*The request*. Copy the material below word for word, from the line with "Question: Which is" up to and including the line with "(C) gray stone lion at center". Give those lines alone.

++++ Records shown

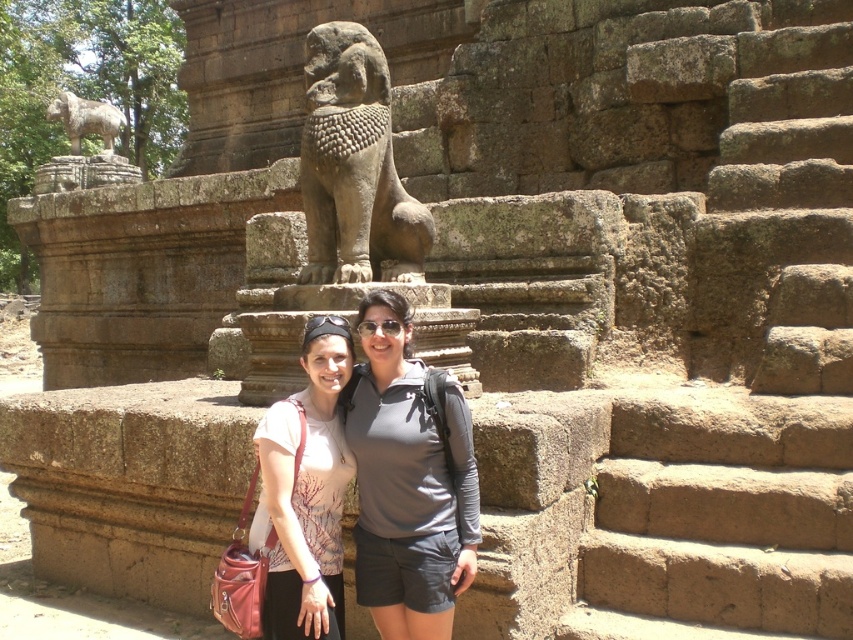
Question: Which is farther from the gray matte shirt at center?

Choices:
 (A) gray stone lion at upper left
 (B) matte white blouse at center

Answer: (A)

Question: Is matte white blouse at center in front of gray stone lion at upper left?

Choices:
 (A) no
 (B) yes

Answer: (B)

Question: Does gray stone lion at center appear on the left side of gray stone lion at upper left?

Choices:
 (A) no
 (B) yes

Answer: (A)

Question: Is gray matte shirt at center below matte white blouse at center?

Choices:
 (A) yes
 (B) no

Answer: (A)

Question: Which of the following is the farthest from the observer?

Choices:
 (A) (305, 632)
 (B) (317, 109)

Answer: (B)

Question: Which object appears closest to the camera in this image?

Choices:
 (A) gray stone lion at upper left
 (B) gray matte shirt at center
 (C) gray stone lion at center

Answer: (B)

++++++++
++++ Records shown

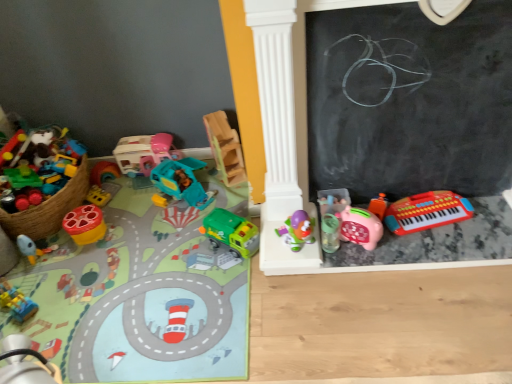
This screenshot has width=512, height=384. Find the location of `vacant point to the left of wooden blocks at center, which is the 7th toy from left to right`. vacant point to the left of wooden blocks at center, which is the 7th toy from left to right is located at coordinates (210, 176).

++++++++

*Task output*.
Question: Which is farther from the gray matte shirt at center?

Choices:
 (A) gray stone lion at upper left
 (B) matte white blouse at center

Answer: (A)

Question: Is matte white blouse at center in front of gray stone lion at upper left?

Choices:
 (A) no
 (B) yes

Answer: (B)

Question: Does gray stone lion at center appear on the left side of gray stone lion at upper left?

Choices:
 (A) no
 (B) yes

Answer: (A)

Question: Is gray matte shirt at center below matte white blouse at center?

Choices:
 (A) yes
 (B) no

Answer: (A)

Question: Which of the following is the farthest from the observer?

Choices:
 (A) (305, 632)
 (B) (317, 109)

Answer: (B)

Question: Which object appears closest to the camera in this image?

Choices:
 (A) gray stone lion at upper left
 (B) gray matte shirt at center
 (C) gray stone lion at center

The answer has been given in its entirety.